Exercise goal:
In the data that follows, find the line with "C1: 680uF (plus"; transcribe it, every later line up to the one with "R4: 36k (+9V, SIG12) -> none", and that line as well, exactly and with no others.

Records supplied:
Content starts

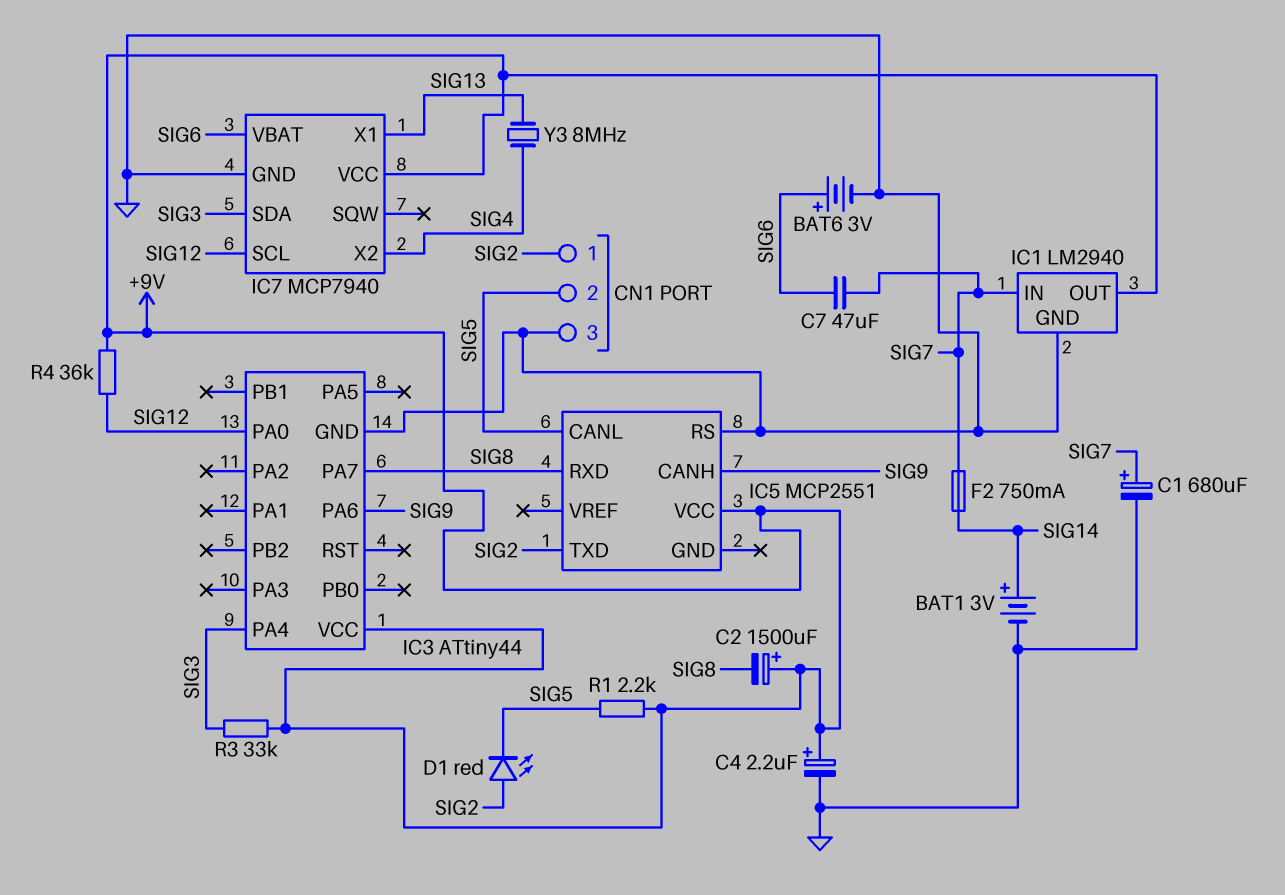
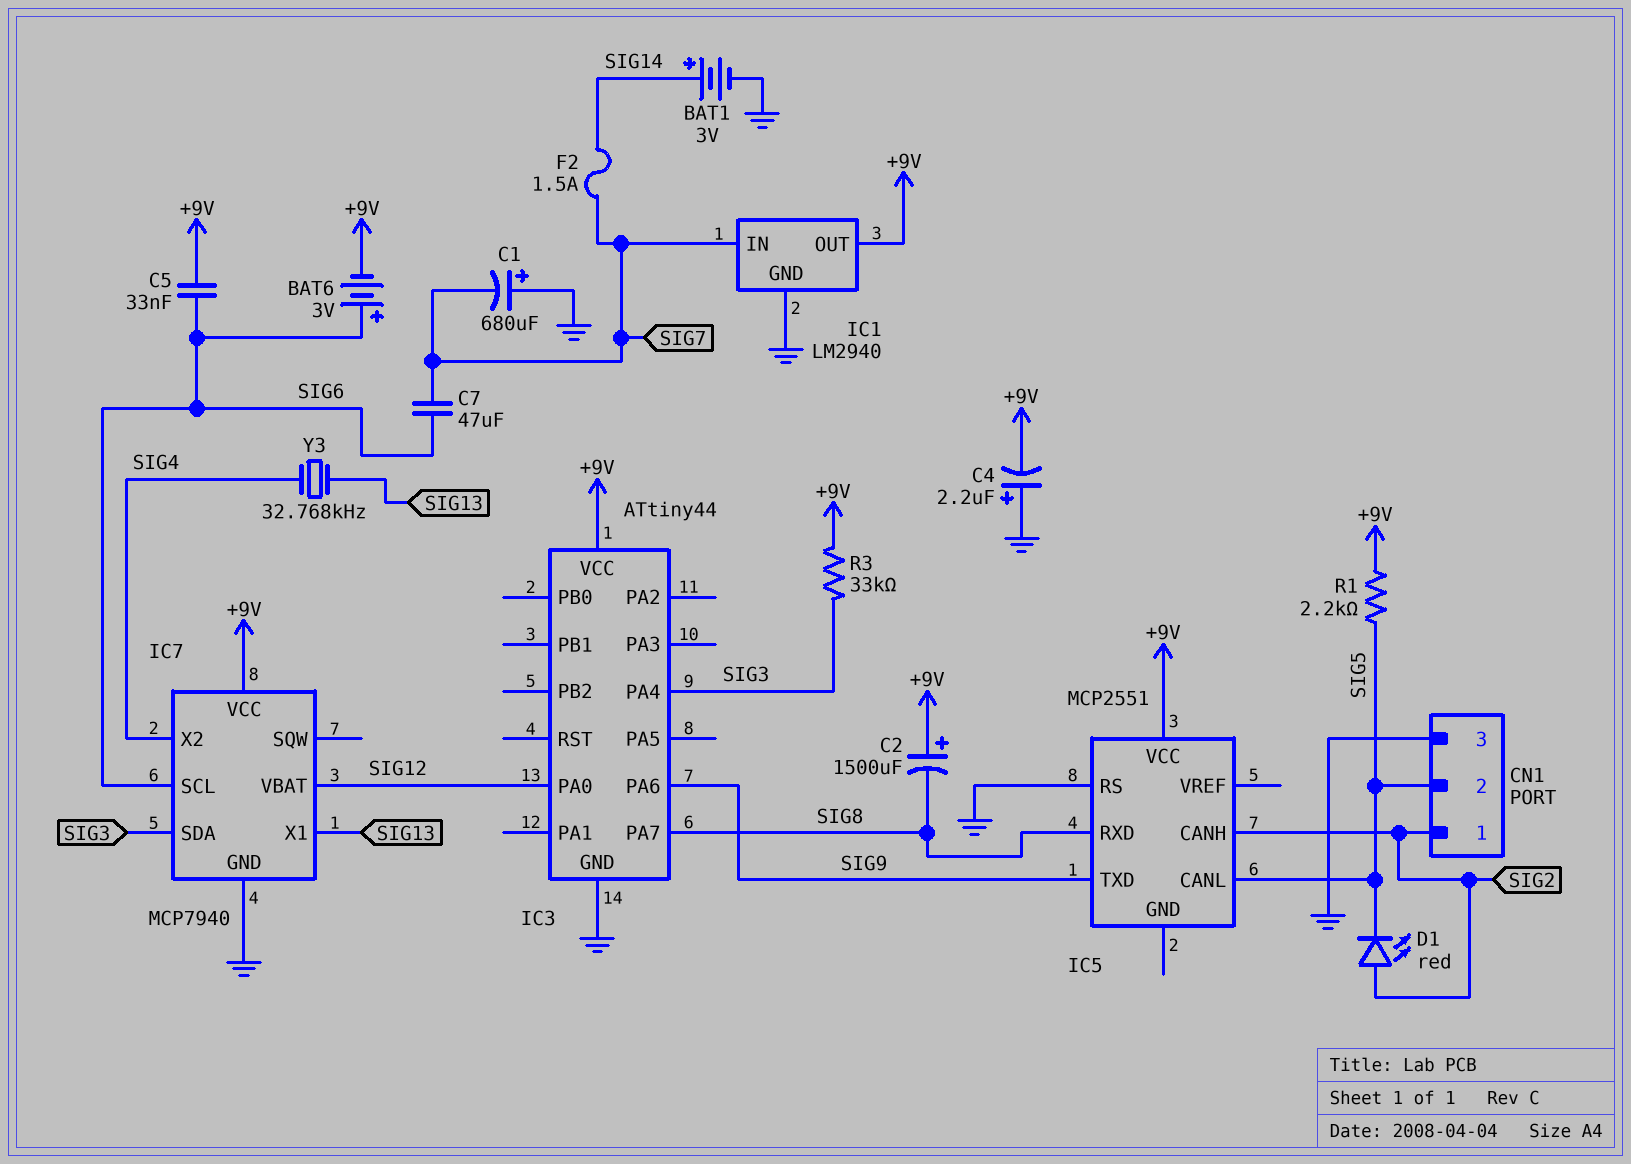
BAT6: 3V (plus SIG6, minus GND) -> 3V (plus SIG6, minus +9V)
C1: 680uF (plus SIG7, minus GND) -> 680uF (plus GND, minus SIG7)
C4: 2.2uF (plus +9V, minus GND) -> 2.2uF (plus GND, minus +9V)
C5: none -> 33nF (+9V, SIG6)
F2: 750mA (SIG7, SIG14) -> 1.5A (SIG7, SIG14)
IC5 pin CANH: SIG9 -> SIG2
IC5 pin TXD: SIG2 -> SIG9
IC7 pin SCL: SIG12 -> SIG6
IC7 pin VBAT: SIG6 -> SIG12
R4: 36k (+9V, SIG12) -> none
Y3: 8MHz (SIG4, SIG13) -> 32.768kHz (SIG4, SIG13)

Content ends

Answer box:
C1: 680uF (plus SIG7, minus GND) -> 680uF (plus GND, minus SIG7)
C4: 2.2uF (plus +9V, minus GND) -> 2.2uF (plus GND, minus +9V)
C5: none -> 33nF (+9V, SIG6)
F2: 750mA (SIG7, SIG14) -> 1.5A (SIG7, SIG14)
IC5 pin CANH: SIG9 -> SIG2
IC5 pin TXD: SIG2 -> SIG9
IC7 pin SCL: SIG12 -> SIG6
IC7 pin VBAT: SIG6 -> SIG12
R4: 36k (+9V, SIG12) -> none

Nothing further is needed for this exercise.